Task goal> Copy only what lies from the line containing "SP2: speaker 16R" through the line containing "J1 pin 2: N018 -> GND" in the entries below, keeping both end lines exact and dropping every picture.

*** Opening of Extracted information ***

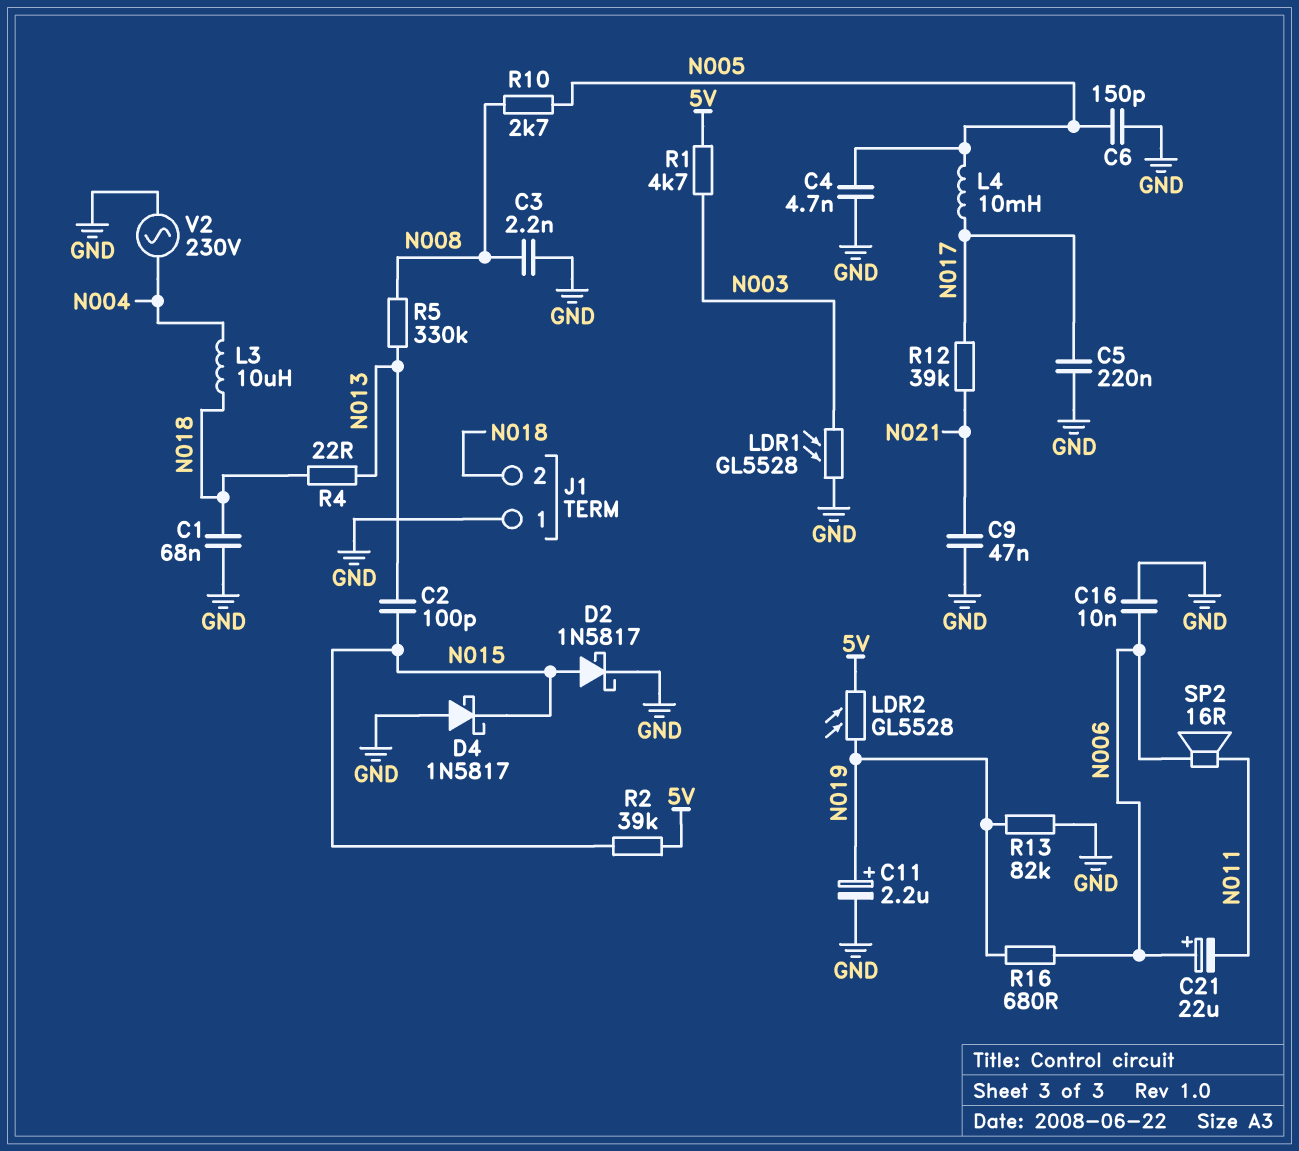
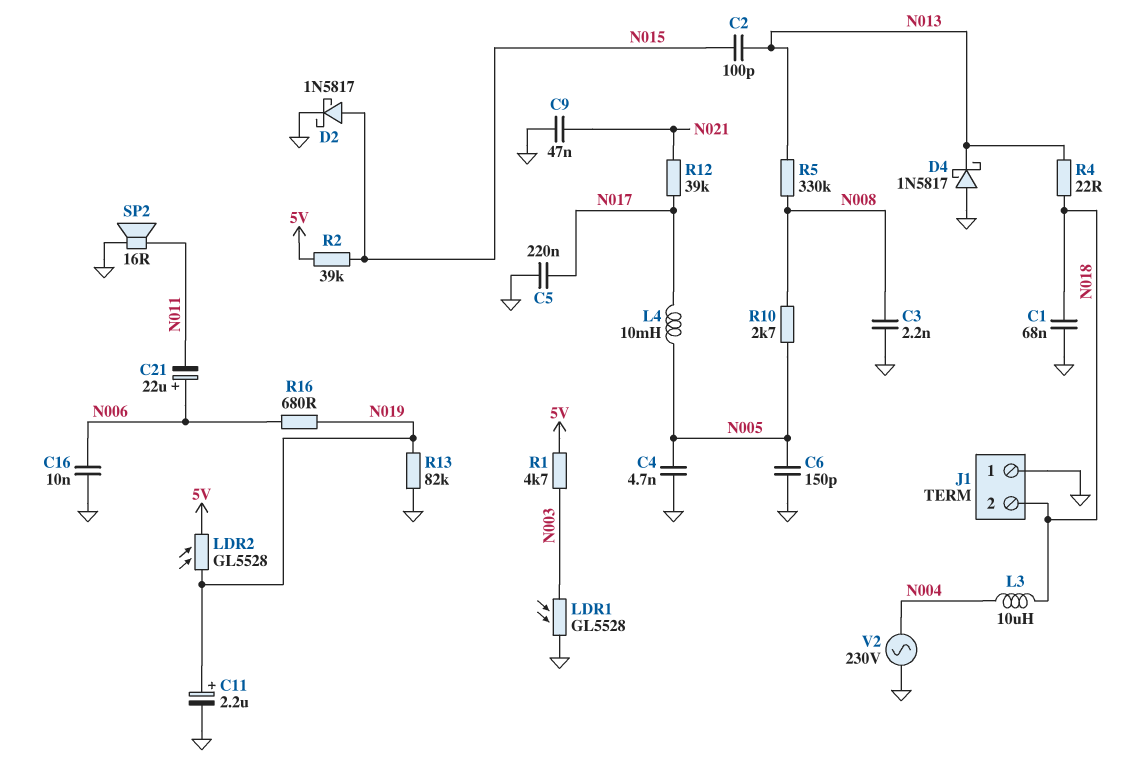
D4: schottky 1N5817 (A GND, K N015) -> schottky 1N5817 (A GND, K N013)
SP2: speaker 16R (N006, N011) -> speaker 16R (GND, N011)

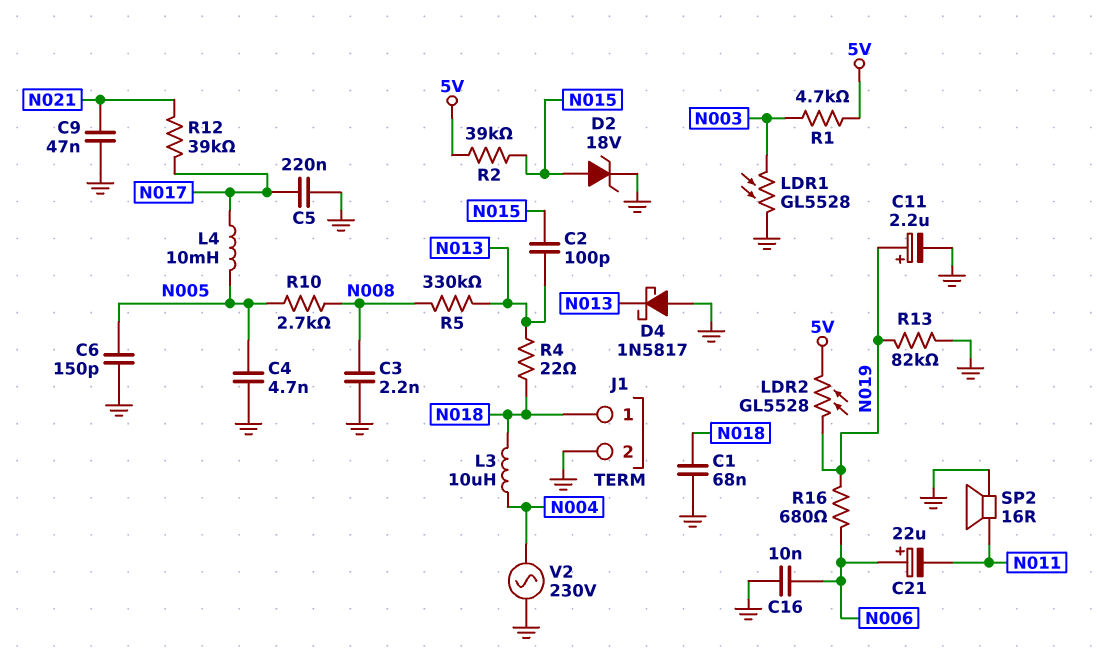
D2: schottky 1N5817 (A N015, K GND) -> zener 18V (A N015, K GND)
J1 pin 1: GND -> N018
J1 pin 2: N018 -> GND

*** Close of Extracted information ***
*** Opening of Extracted information ***

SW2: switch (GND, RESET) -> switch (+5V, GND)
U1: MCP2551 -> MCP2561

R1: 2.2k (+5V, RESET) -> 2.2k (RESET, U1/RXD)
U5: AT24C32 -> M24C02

*** Close of Extracted information ***

Answer section>
SP2: speaker 16R (N006, N011) -> speaker 16R (GND, N011)

D2: schottky 1N5817 (A N015, K GND) -> zener 18V (A N015, K GND)
J1 pin 1: GND -> N018
J1 pin 2: N018 -> GND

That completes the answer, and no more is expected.